YOUR GOAL —
Every entry should come back exactly as written, minus the pictures.

*** Block opens ***

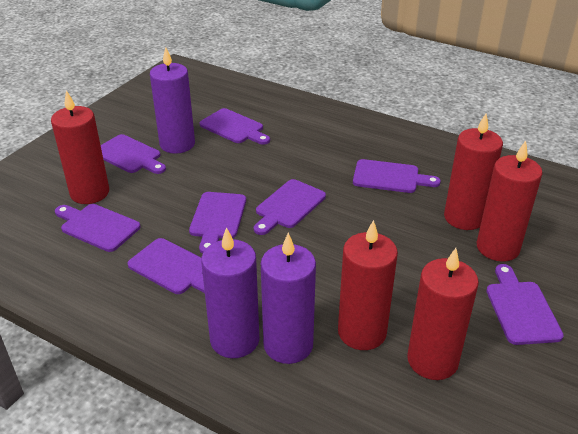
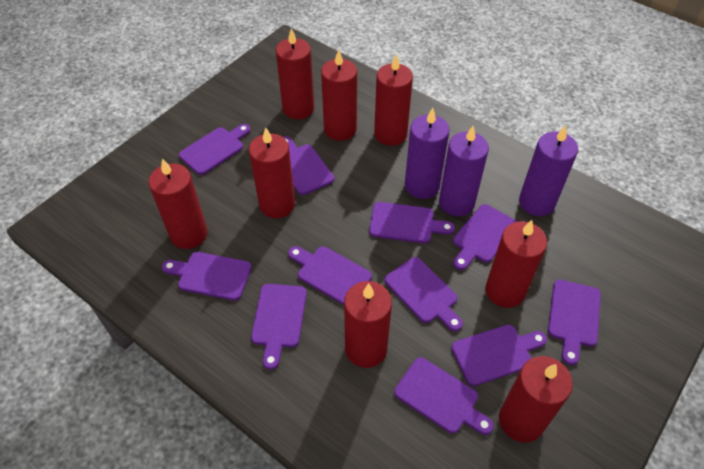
purple cutting board: 8 -> 11
red candle: 5 -> 8

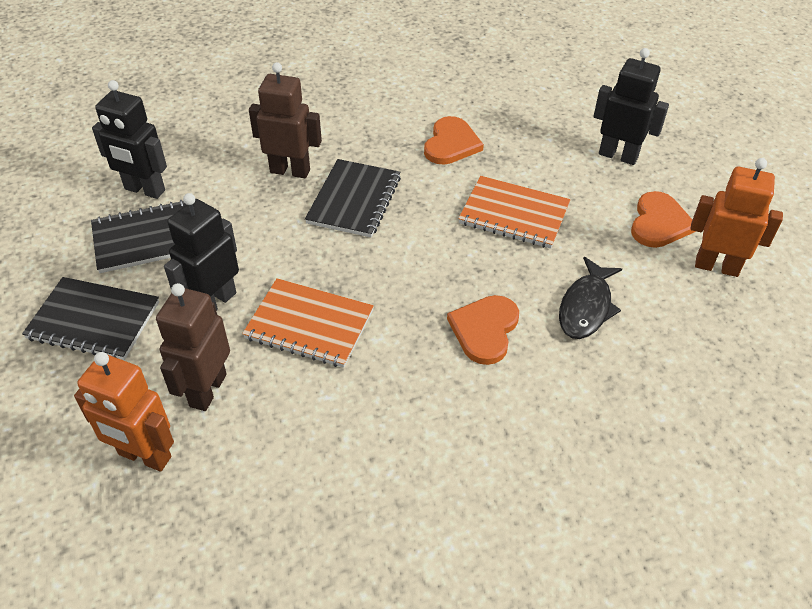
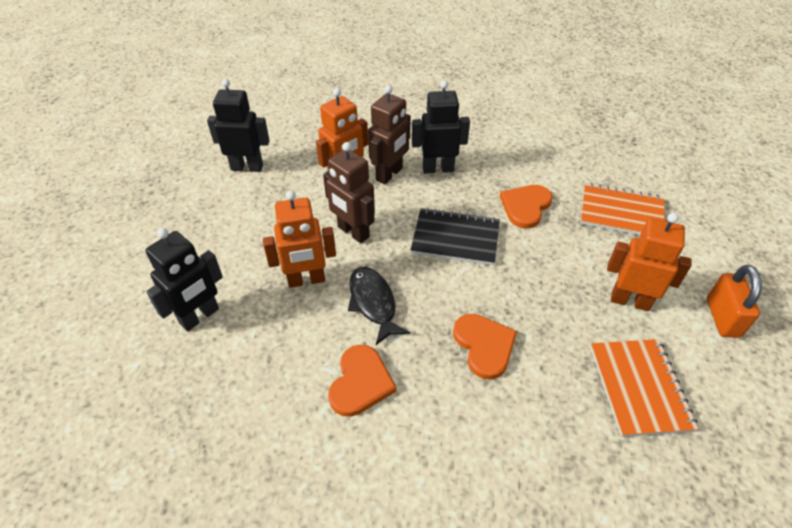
black notebook: 3 -> 1
orange padlock: 0 -> 1
orange robot: 2 -> 3

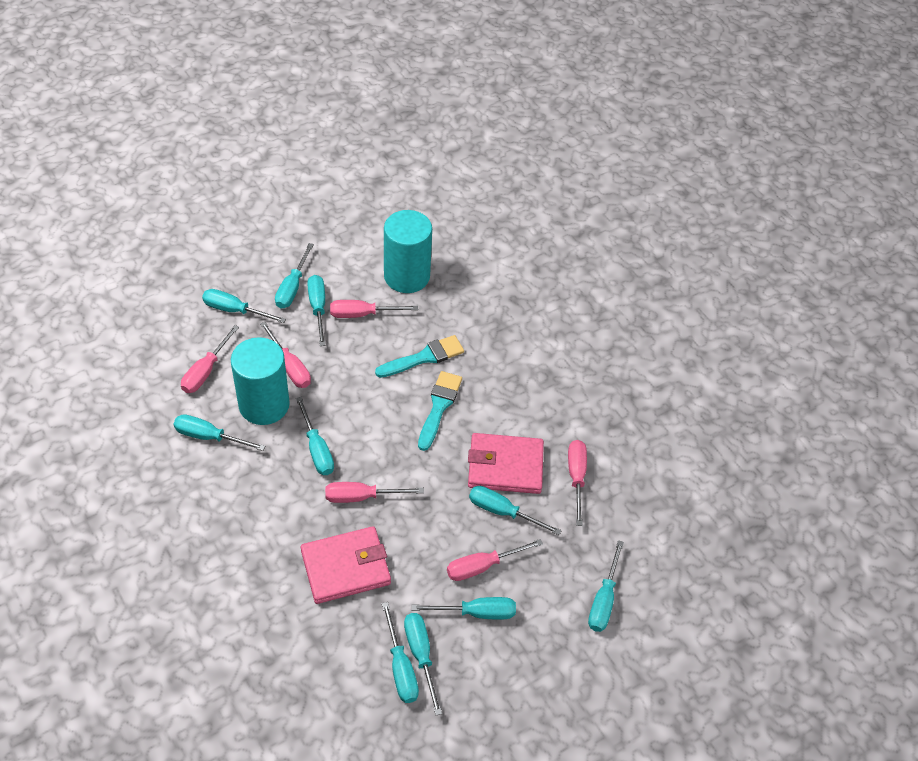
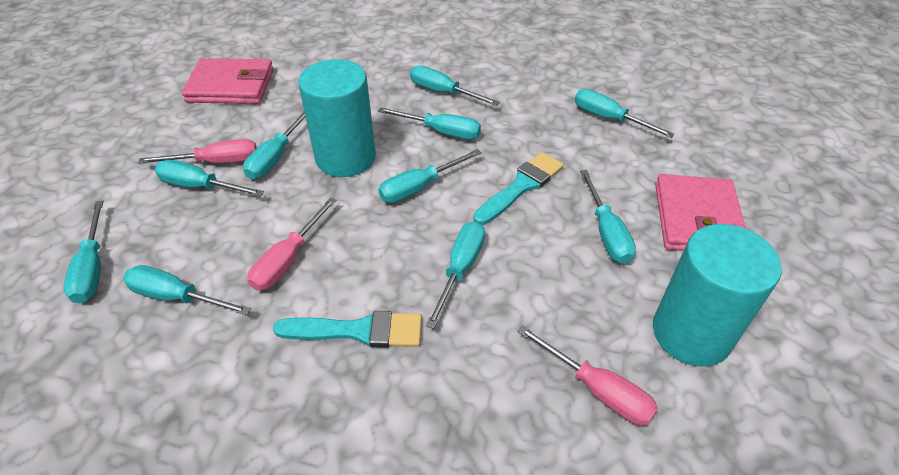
pink screwdriver: 6 -> 3

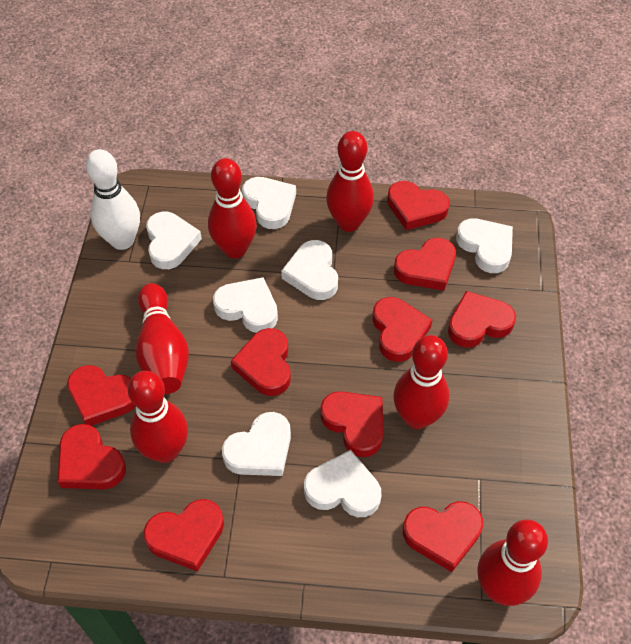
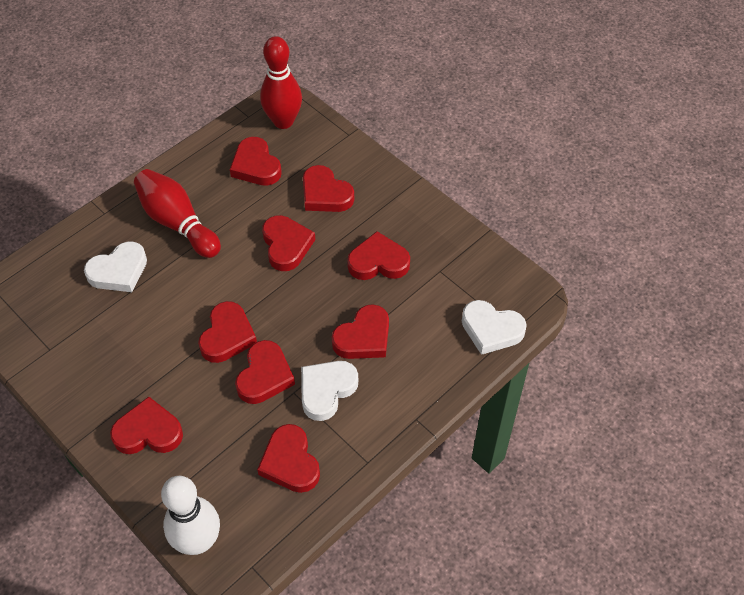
red bowling pin: 6 -> 2
red heart: 10 -> 9
white heart: 7 -> 3

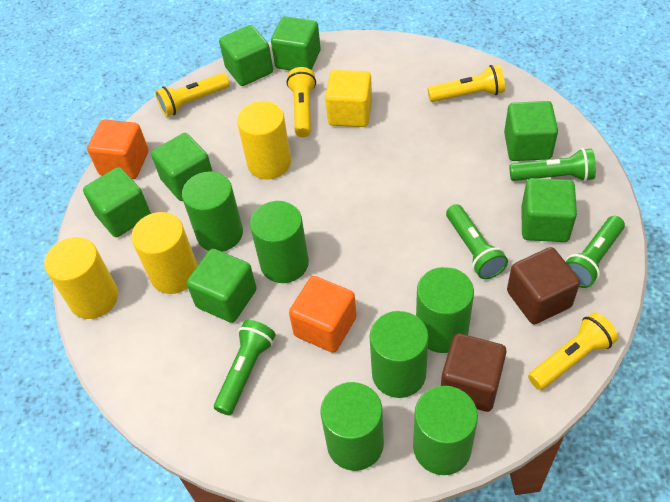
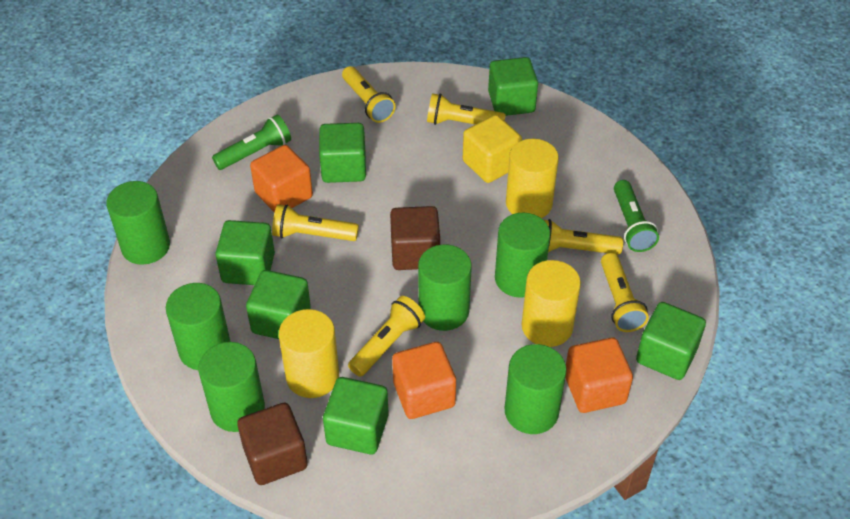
green cube: 7 -> 6
green flashlight: 4 -> 2
orange cube: 2 -> 3
yellow flashlight: 4 -> 6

*** Block closes ***

RESPONSE —
purple cutting board: 8 -> 11
red candle: 5 -> 8

black notebook: 3 -> 1
orange padlock: 0 -> 1
orange robot: 2 -> 3

pink screwdriver: 6 -> 3

red bowling pin: 6 -> 2
red heart: 10 -> 9
white heart: 7 -> 3

green cube: 7 -> 6
green flashlight: 4 -> 2
orange cube: 2 -> 3
yellow flashlight: 4 -> 6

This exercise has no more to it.